[TASK INPUTS Boundary: Start]

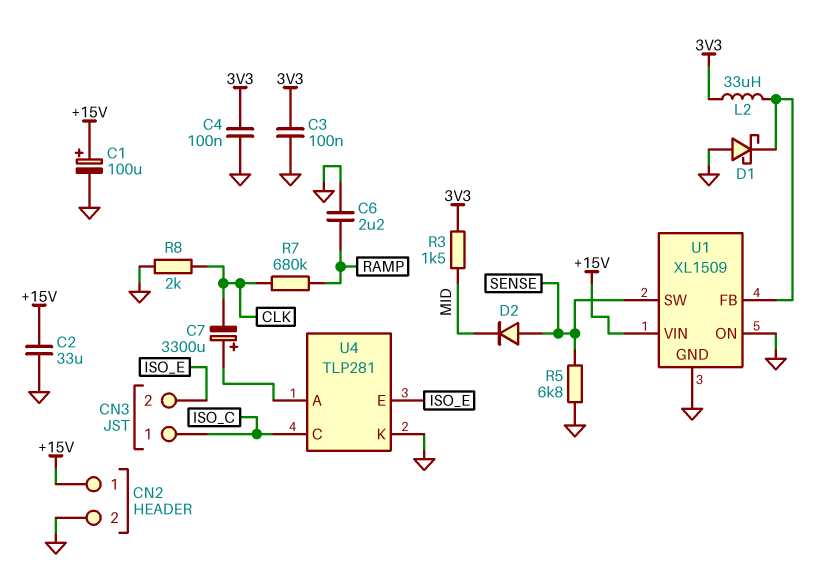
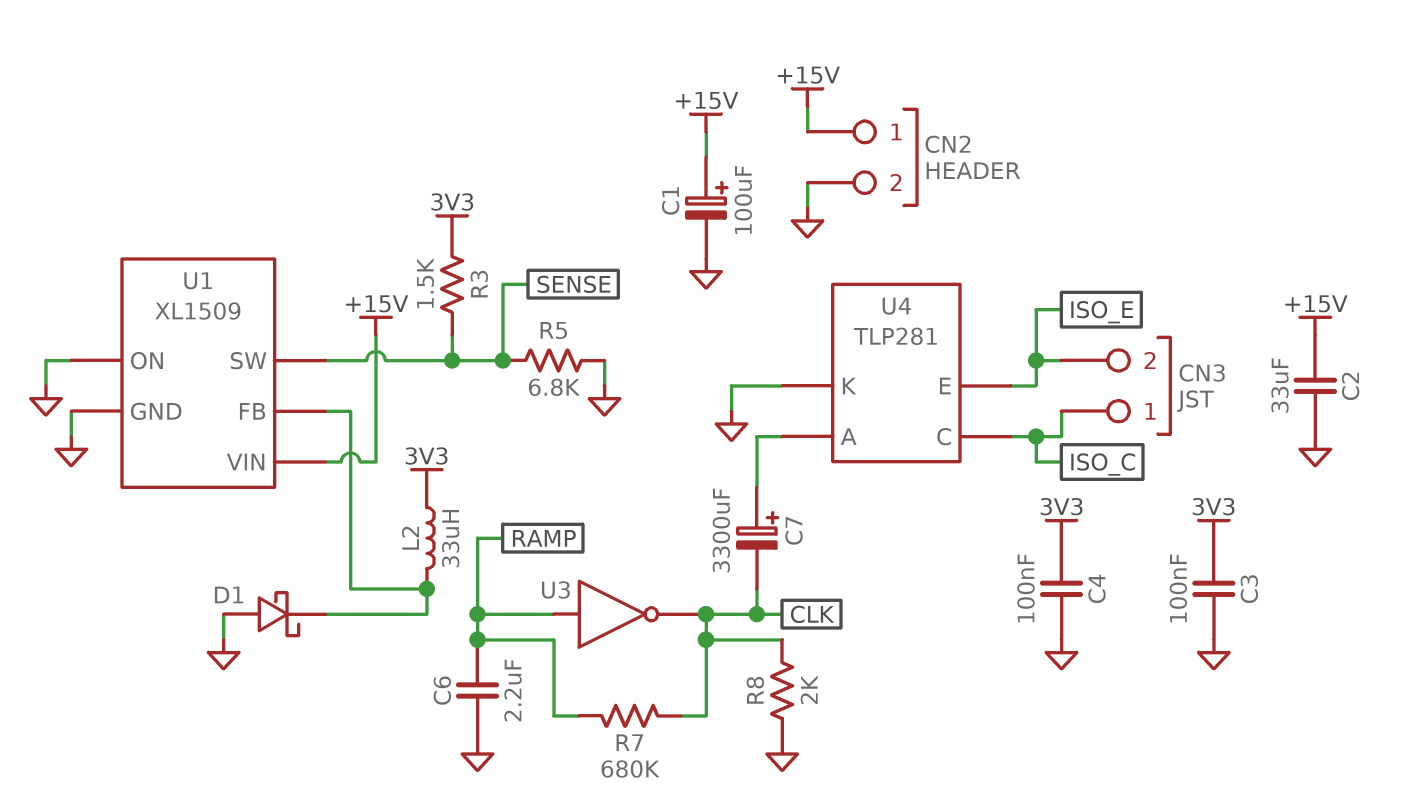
D2: diode (A SENSE, K MID) -> none
R3: 1.5k (3V3, MID) -> 1.5k (3V3, SENSE)
U3: none -> NOT (in RAMP, out CLK)

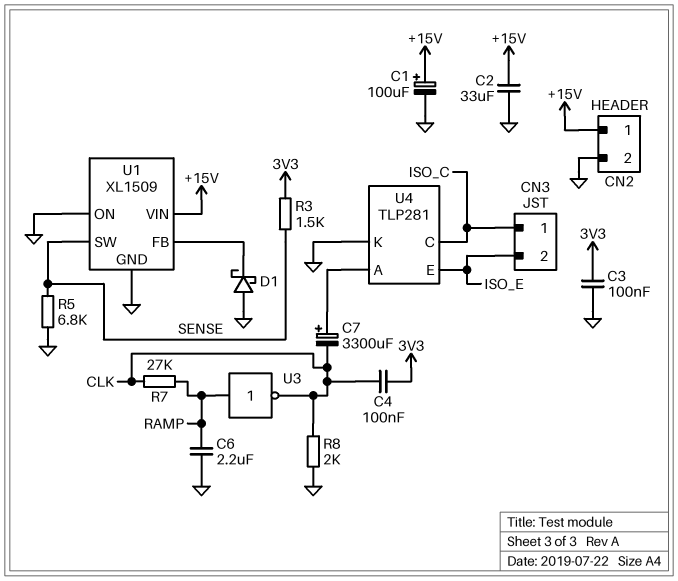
C4: 100nF (3V3, GND) -> 100nF (3V3, CLK)
L2: 33uH (3V3, U1/FB) -> none
R7: 680k (CLK, RAMP) -> 27k (CLK, RAMP)

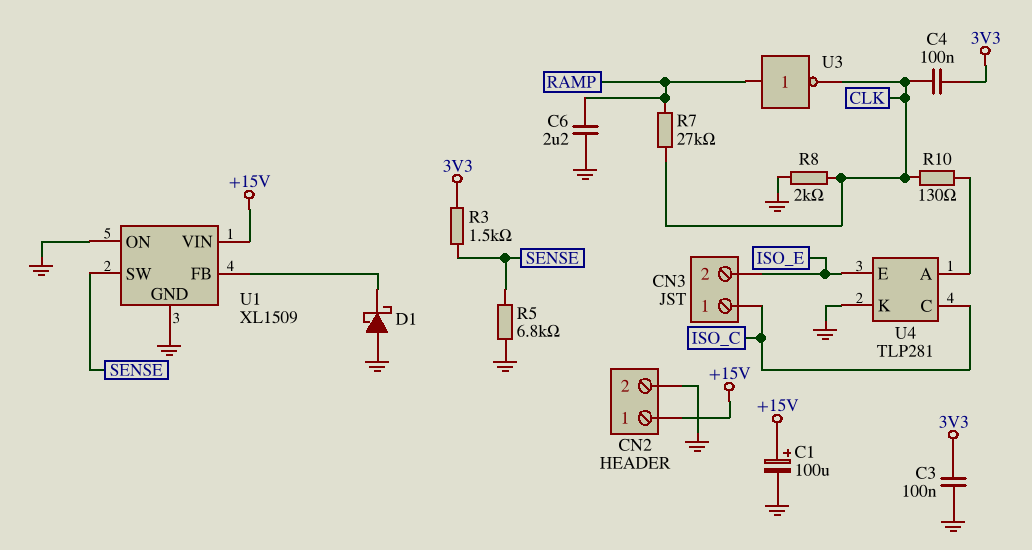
C2: 33uF (+15V, GND) -> none
C7: 3300uF (plus U4/A, minus CLK) -> none
R10: none -> 130 (CLK, U4/A)

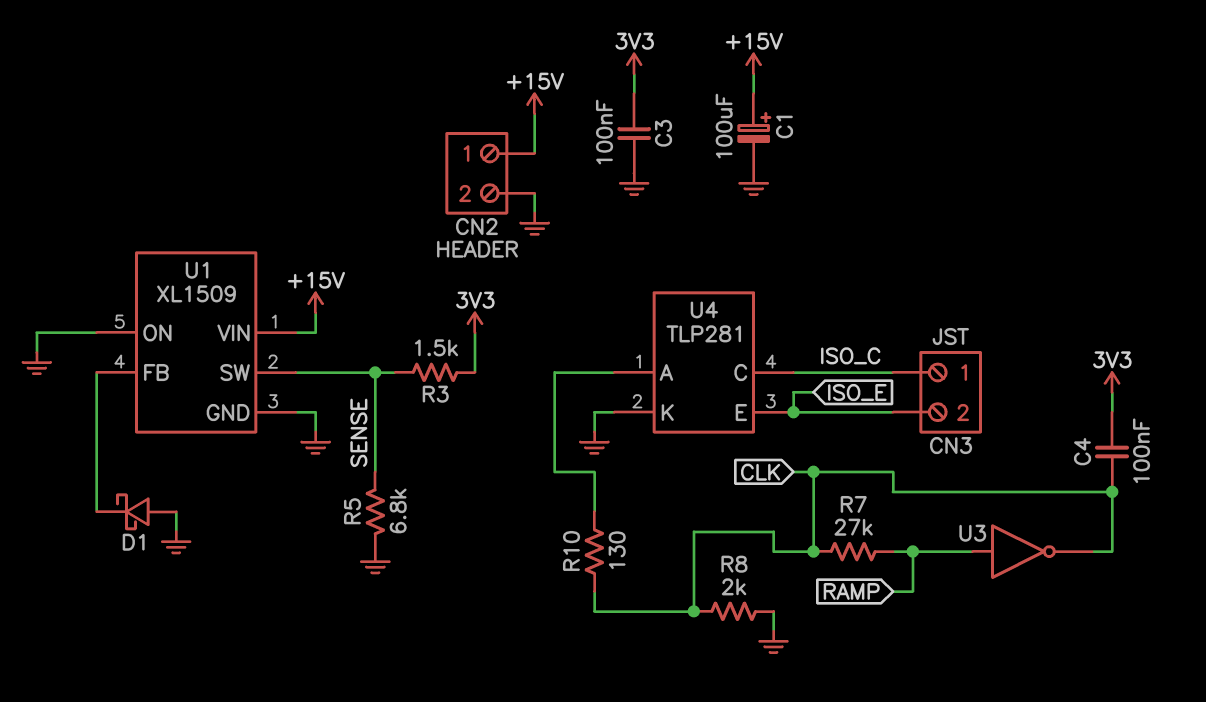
C6: 2.2uF (GND, RAMP) -> none

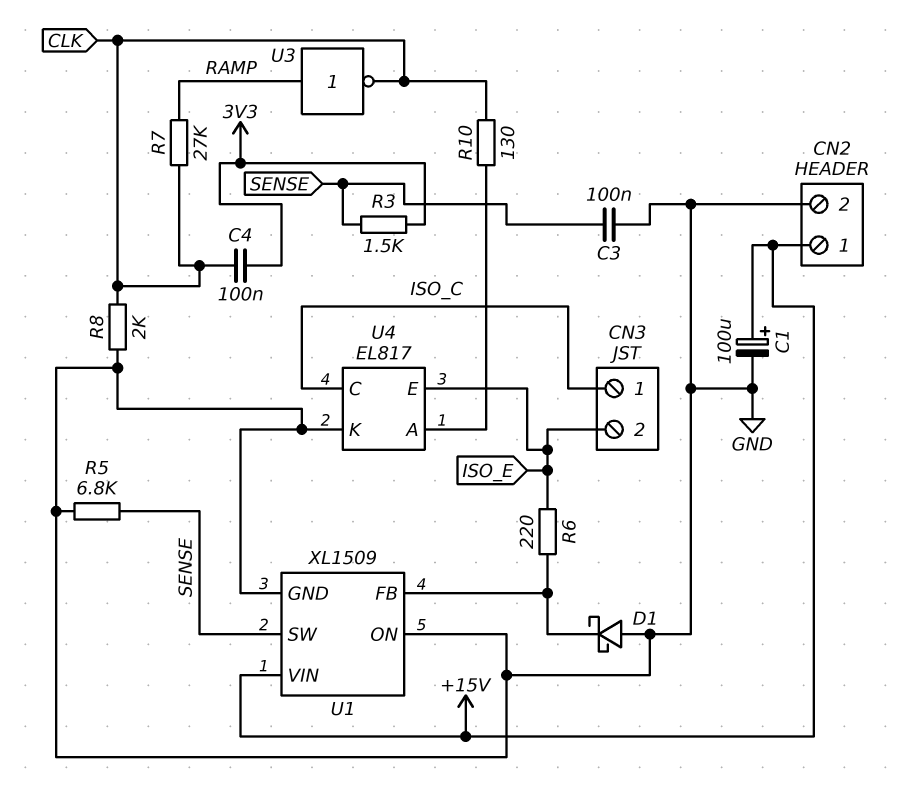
C3: 100nF (3V3, GND) -> 100nF (GND, SENSE)
R6: none -> 220 (ISO_E, U1/FB)
U4: TLP281 -> EL817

[TASK INPUTS Boundary: End]

* WORK REQUIRED *
Which lines above include the word "none"? Return each one.

* OUTPUT *
D2: diode (A SENSE, K MID) -> none
U3: none -> NOT (in RAMP, out CLK)
L2: 33uH (3V3, U1/FB) -> none
C2: 33uF (+15V, GND) -> none
C7: 3300uF (plus U4/A, minus CLK) -> none
R10: none -> 130 (CLK, U4/A)
C6: 2.2uF (GND, RAMP) -> none
R6: none -> 220 (ISO_E, U1/FB)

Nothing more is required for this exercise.